*WORK REQUIRED*: The entries below contain pictures, which are to be left out; write out exactly, and only, the lines from the line with "(217, 149) = (151, 259): red" up to and including the line with "camera: 165 degrees right, 0 degrees up".

##### SUPPLIED RECORDS

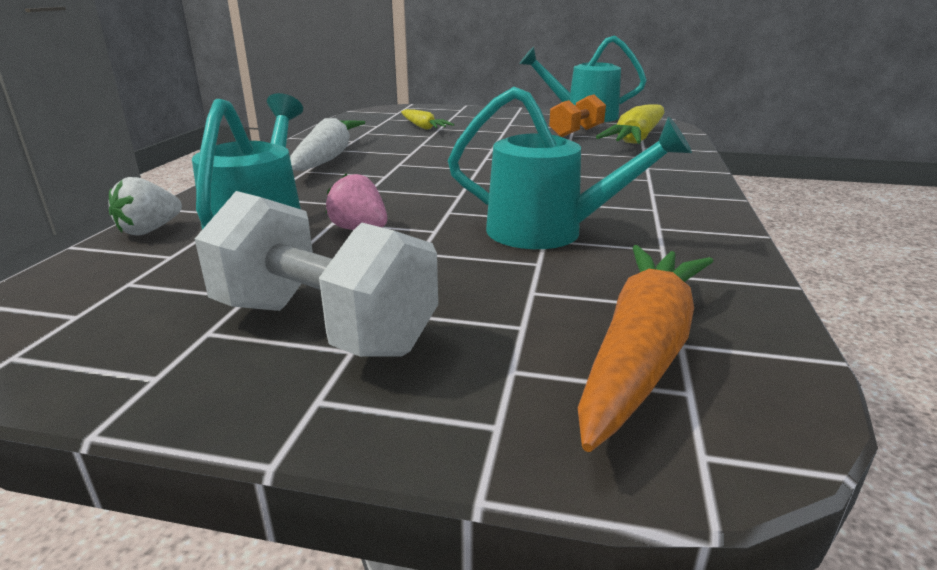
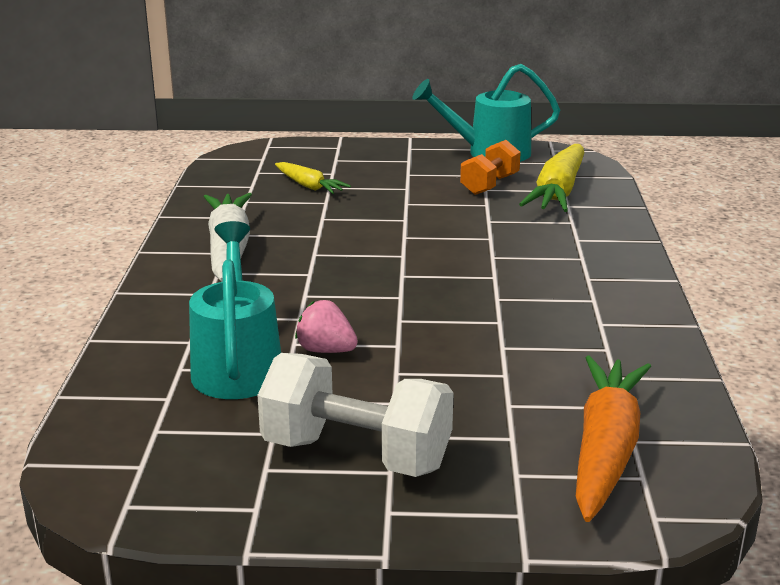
camera: 10 degrees left, 0 degrees up
(149, 230) = (120, 370): white strawberry -> none
(549, 232) = (503, 338): turquoise watering can -> none

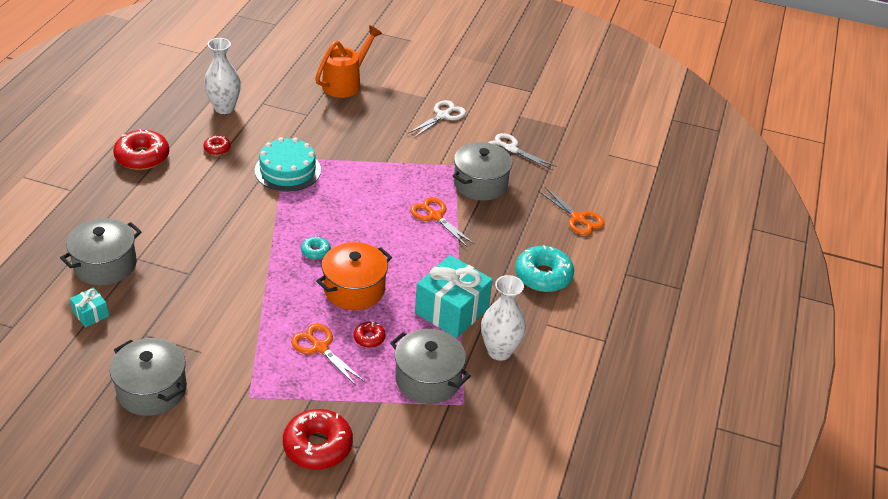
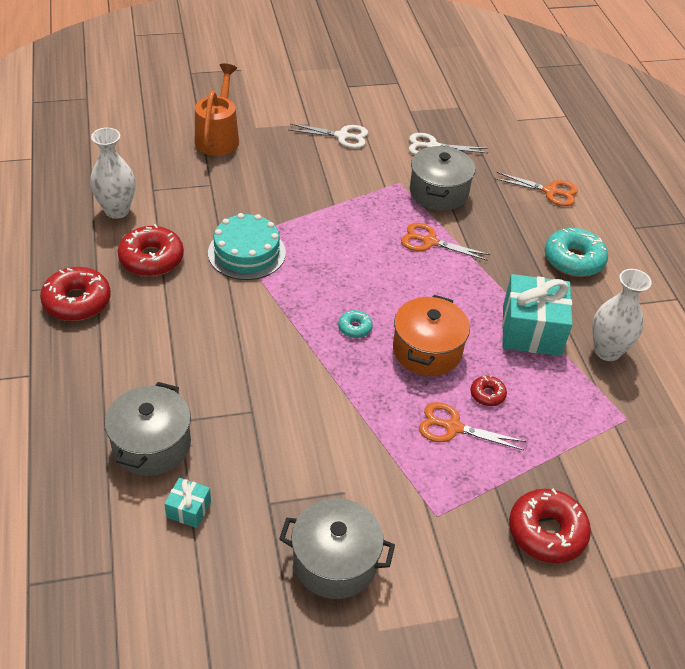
camera: 30 degrees left, 5 degrees up
(217, 149) = (151, 259): red donut -> red donut, size x1.98
(428, 379) = (576, 410): grey pot -> none
(443, 116) = (342, 136): white scissors -> white scissors turned 90 degrees clockwise

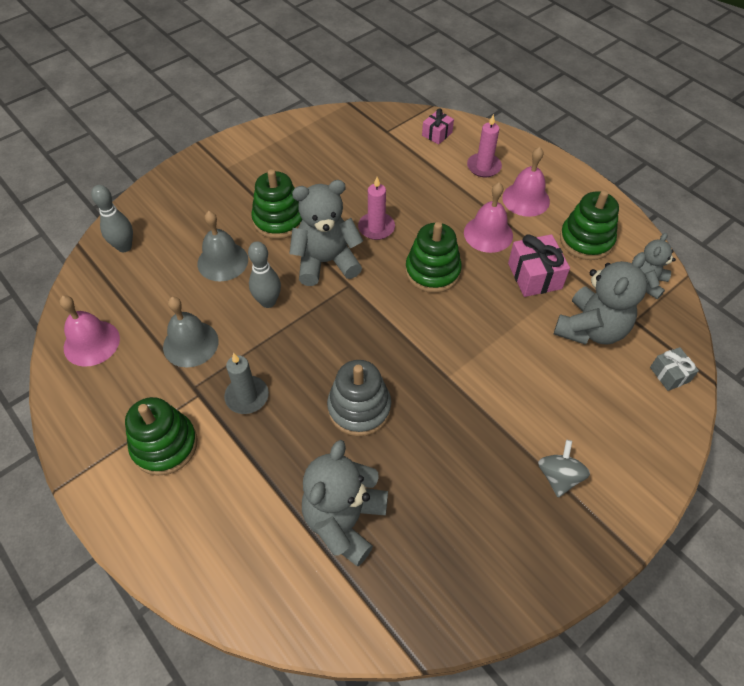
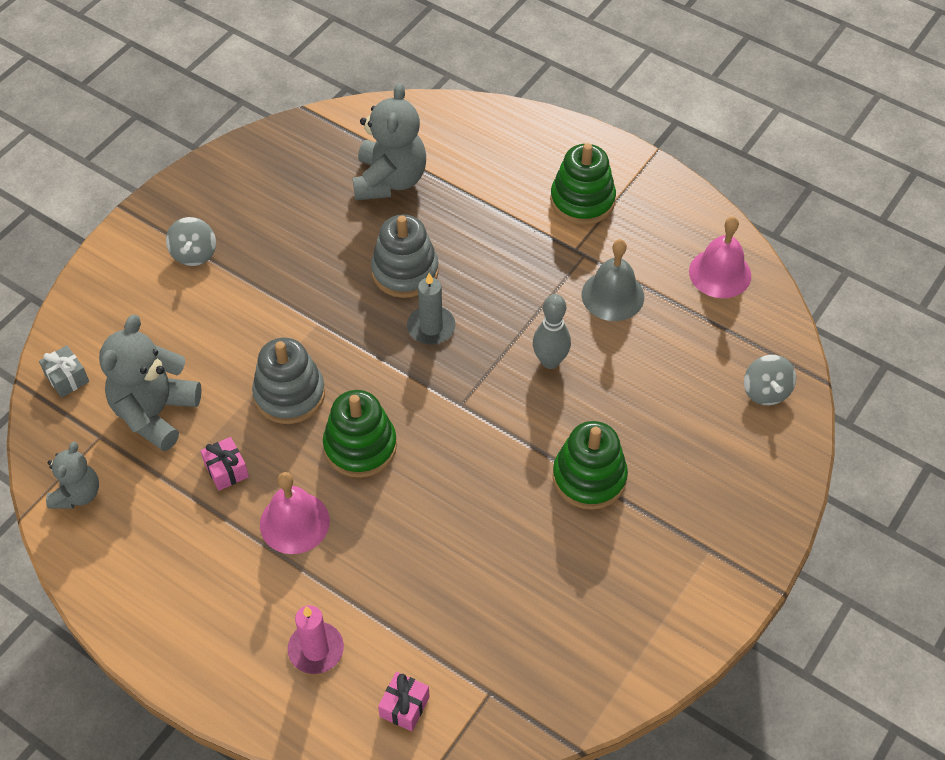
camera: 165 degrees right, 0 degrees up
(124, 247) = (766, 391): grey bowling pin -> grey spinning top
(222, 261) = (631, 400): grey bell -> none
(247, 396) = (525, 258): grey candle -> grey candle (431, 327)
(326, 262) = (500, 429): grey teddy bear -> none
(376, 228) = (451, 496): pink candle -> none
(480, 320) = (289, 394): none -> grey stacking toy
(526, 199) = (245, 598): pink bell -> none
(534, 276) = (226, 470): pink gift -> pink gift, size x0.61
(586, 240) = (156, 543): green stacking toy -> none

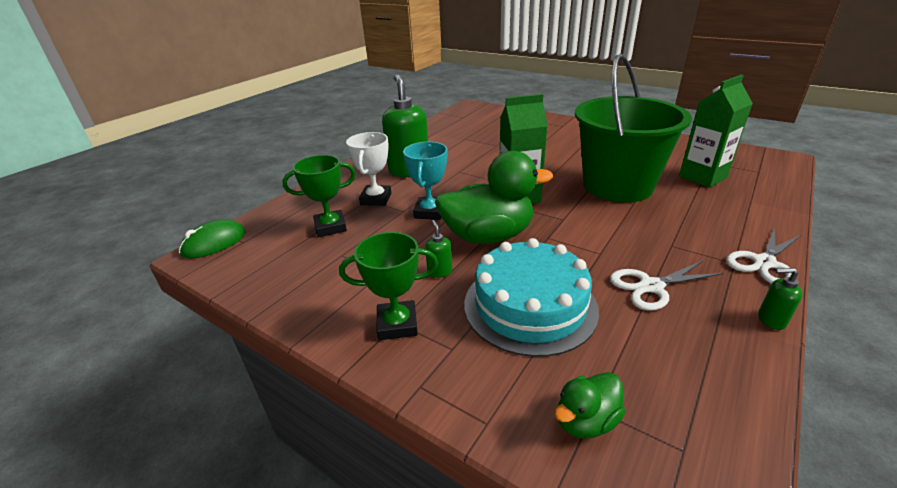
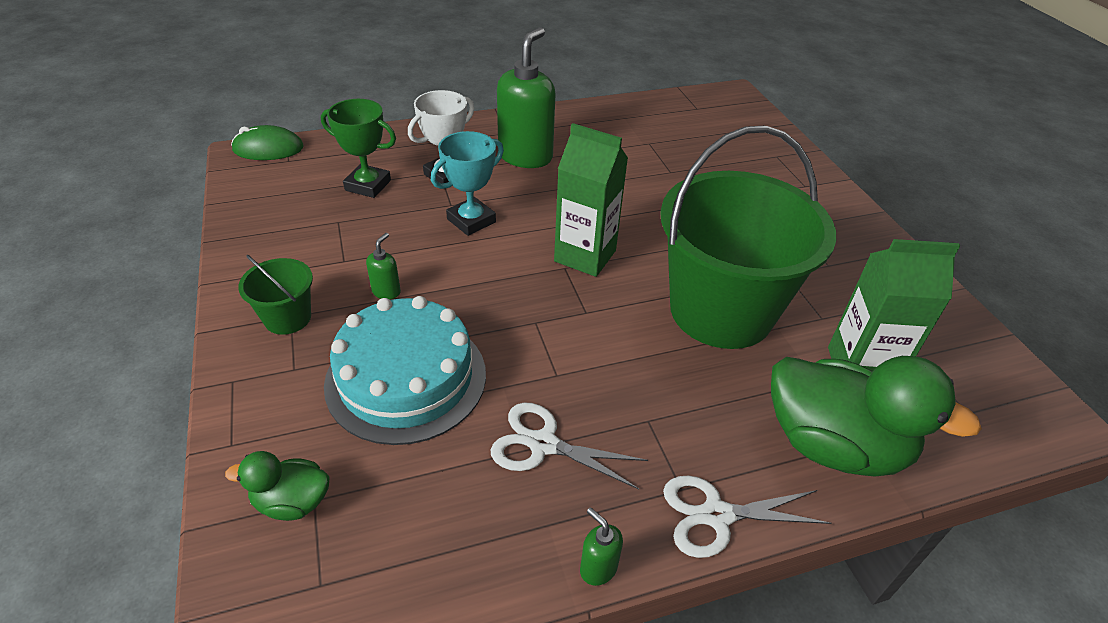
camera: 35 degrees right, 10 degrees up
(397, 324) = (288, 318): green trophy -> green bucket
(488, 236) = (482, 282): green duck -> green duck (833, 445)

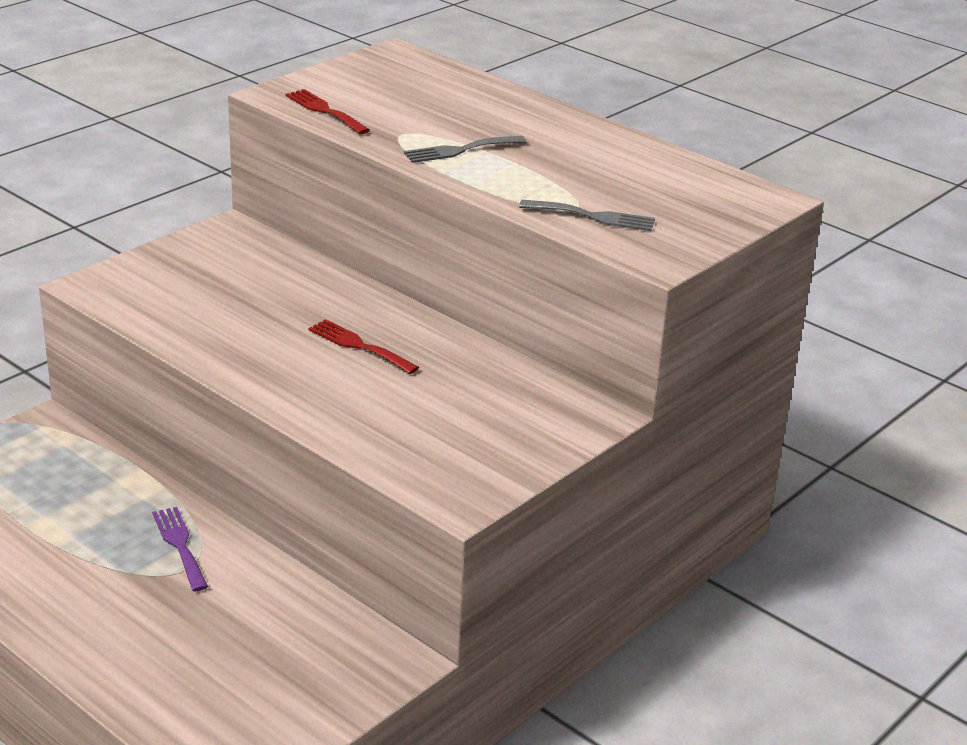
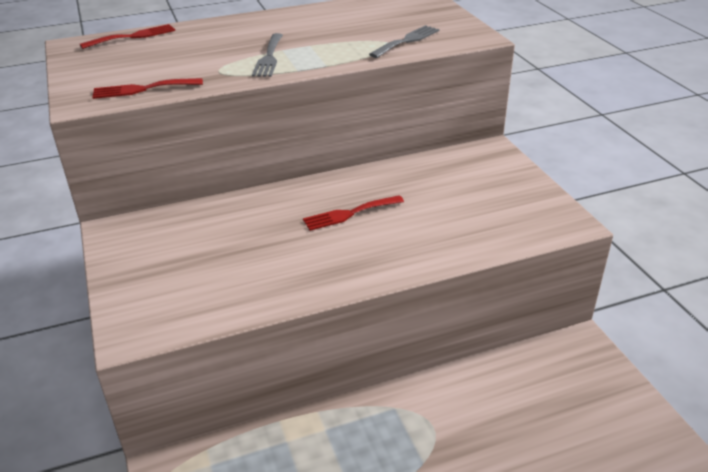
camera: 60 degrees left, 5 degrees up
(180, 545) = (401, 422): purple fork -> none
(443, 71) = (133, 36): none -> red fork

##########

*SOLUTION TO THIS TASK*:
(217, 149) = (151, 259): red donut -> red donut, size x1.98
(428, 379) = (576, 410): grey pot -> none
(443, 116) = (342, 136): white scissors -> white scissors turned 90 degrees clockwise

camera: 165 degrees right, 0 degrees up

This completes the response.